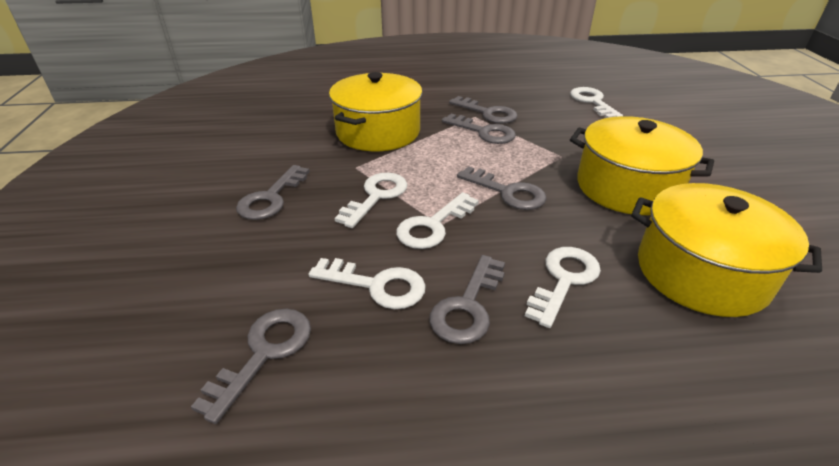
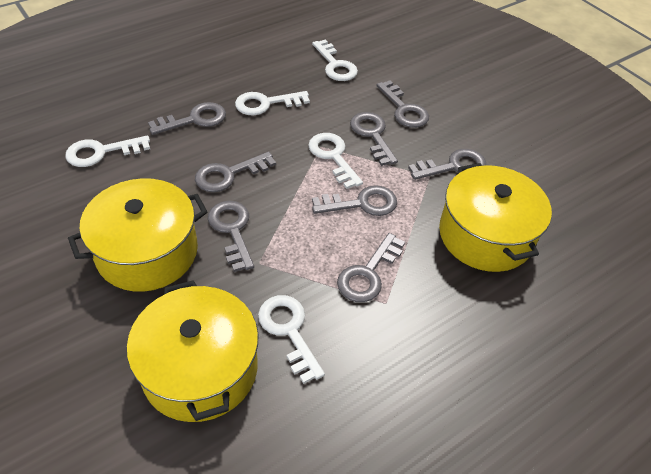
grey key: 6 -> 8

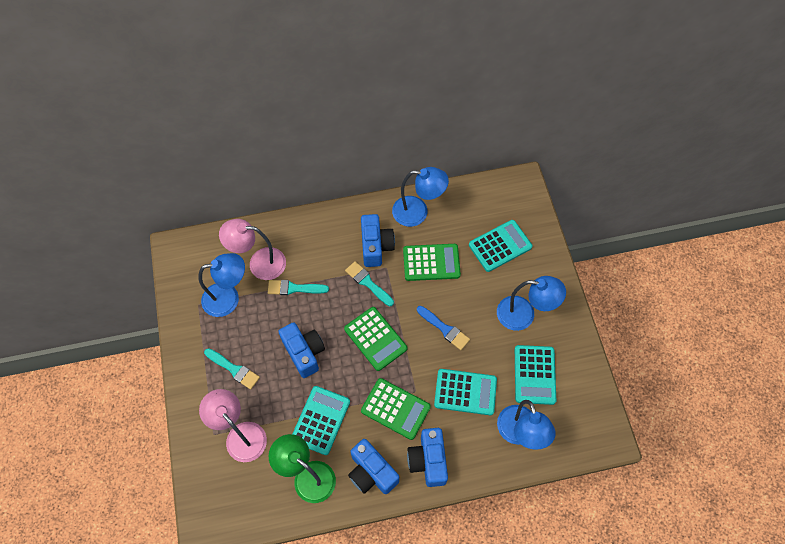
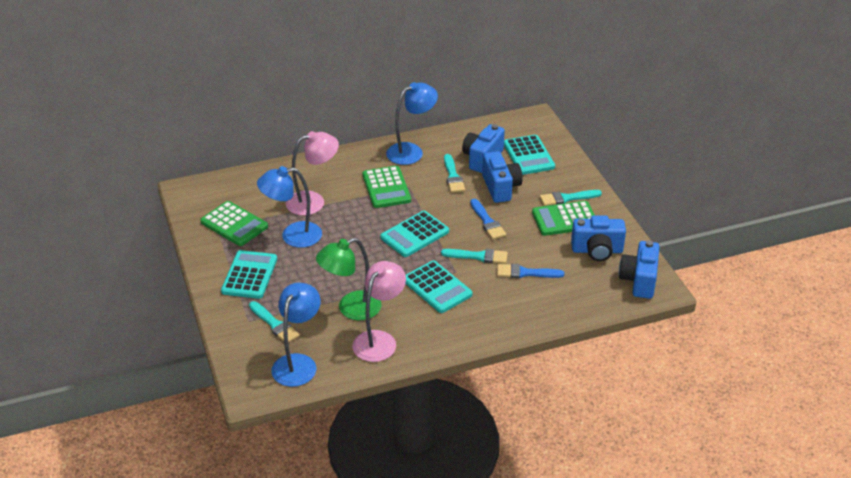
blue brush: 1 -> 2
blue lamp: 4 -> 3
turquoise brush: 3 -> 4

-----

Your objective:
Leave the pictures out and output the rest of the data word for word.

Task response:
grey key: 6 -> 8

blue brush: 1 -> 2
blue lamp: 4 -> 3
turquoise brush: 3 -> 4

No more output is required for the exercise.